(Beginning of Exercise input)
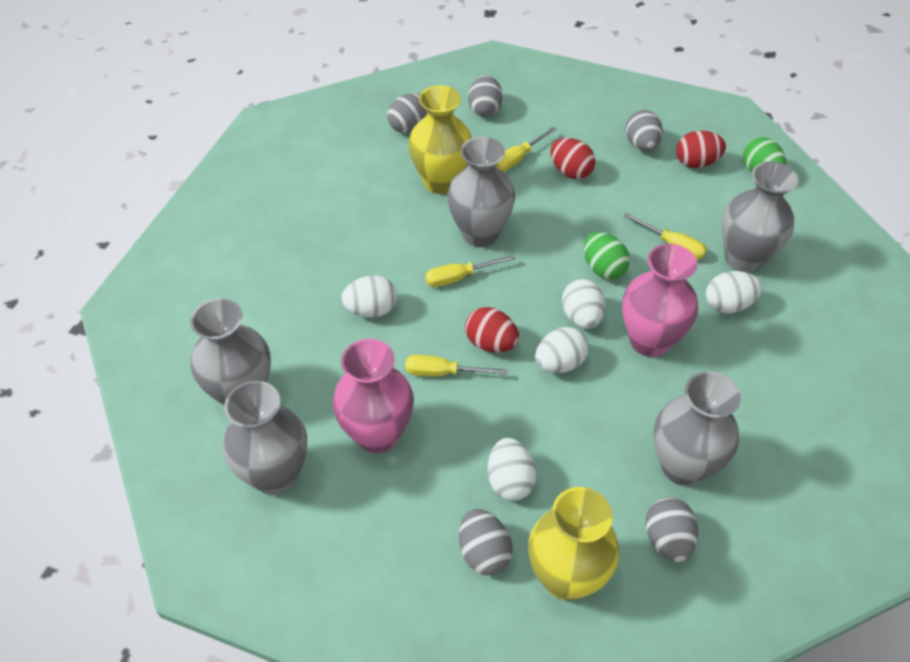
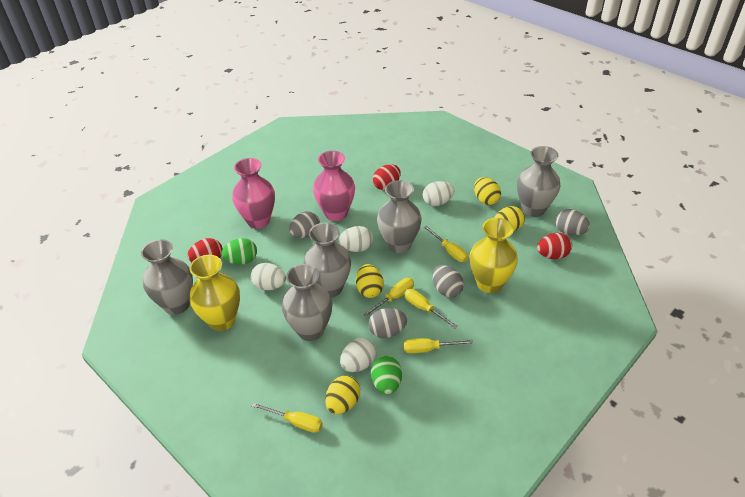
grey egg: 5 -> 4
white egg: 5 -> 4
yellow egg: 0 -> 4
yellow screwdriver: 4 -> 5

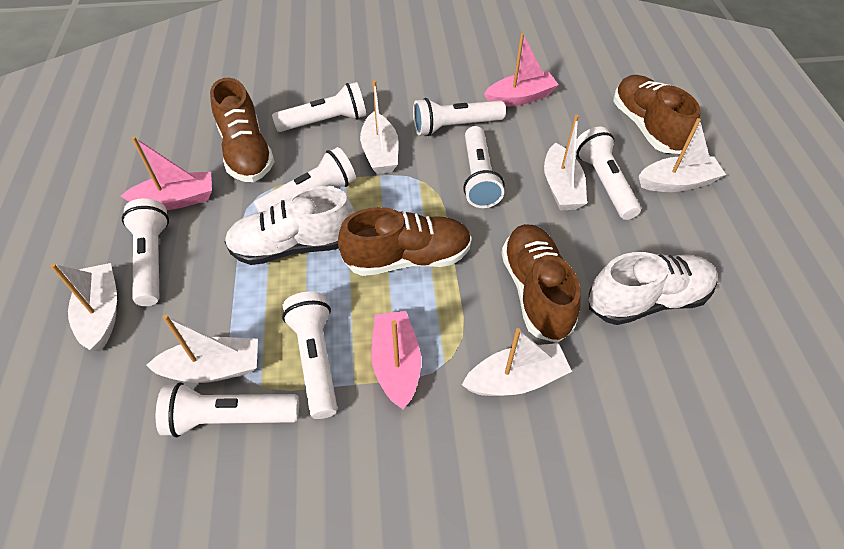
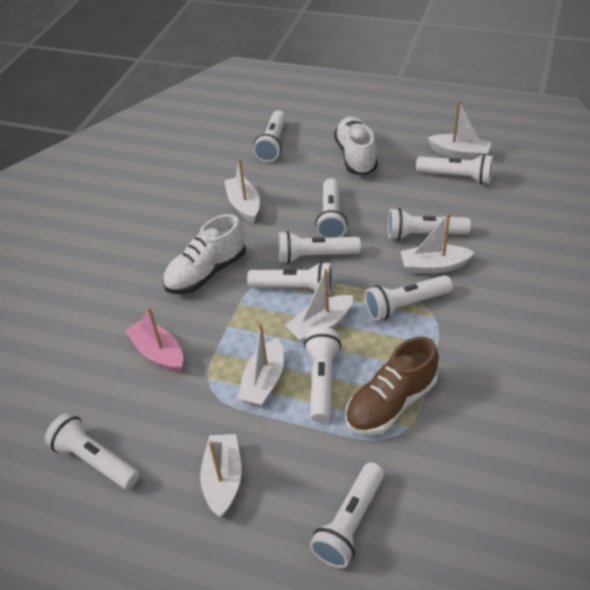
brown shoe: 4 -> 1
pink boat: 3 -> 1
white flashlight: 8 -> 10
(End of Exercise input)
(Beginning of Exercise input)
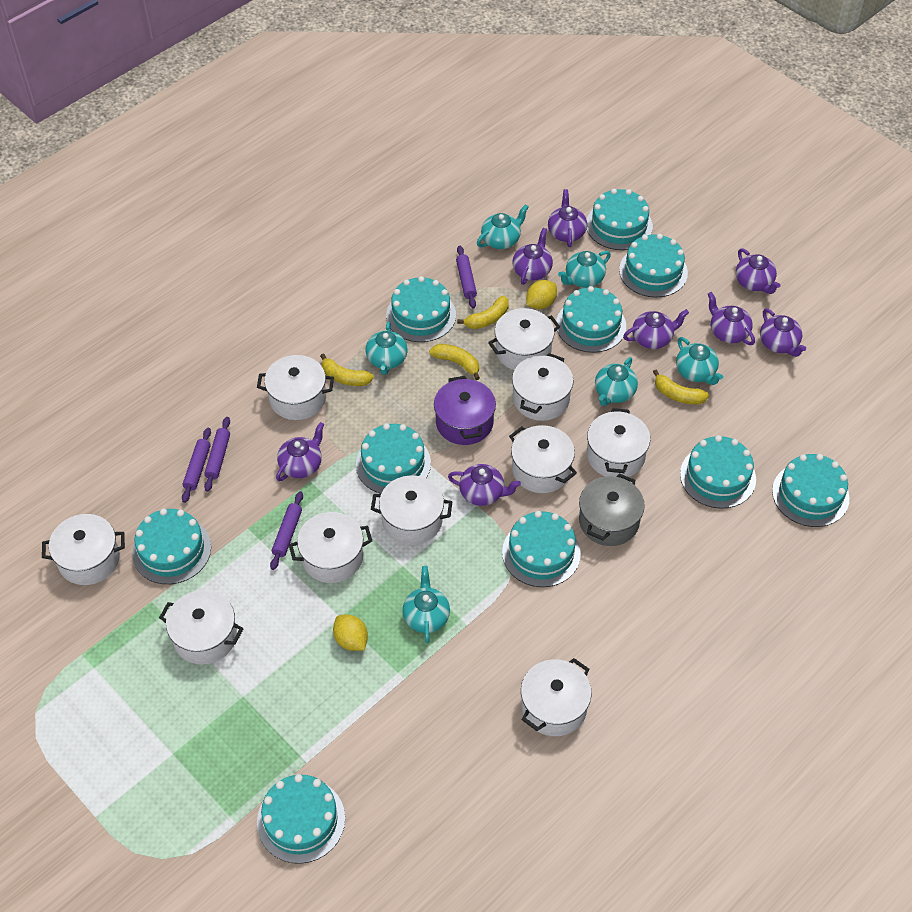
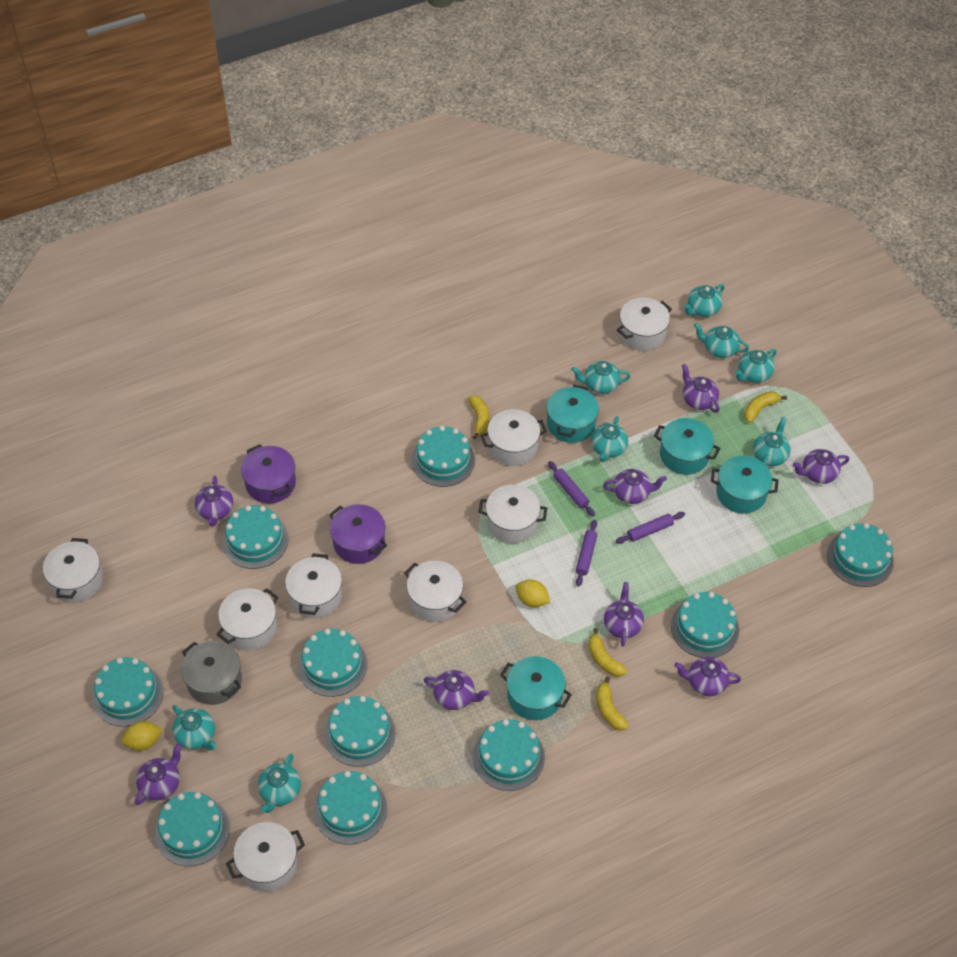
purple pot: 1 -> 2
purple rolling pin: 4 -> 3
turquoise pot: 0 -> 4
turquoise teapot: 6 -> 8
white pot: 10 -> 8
(End of Exercise input)
(Beginning of Exercise input)
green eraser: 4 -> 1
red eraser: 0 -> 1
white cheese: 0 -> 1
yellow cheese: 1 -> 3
(End of Exercise input)
> [Your objective]: The reply should hold the entries above from the line with "yellow screwdriver: 4 -> 5" to the line with "white flashlight: 8 -> 10", duplicated exactly, pictures excluded.

> [Response box]:
yellow screwdriver: 4 -> 5

brown shoe: 4 -> 1
pink boat: 3 -> 1
white flashlight: 8 -> 10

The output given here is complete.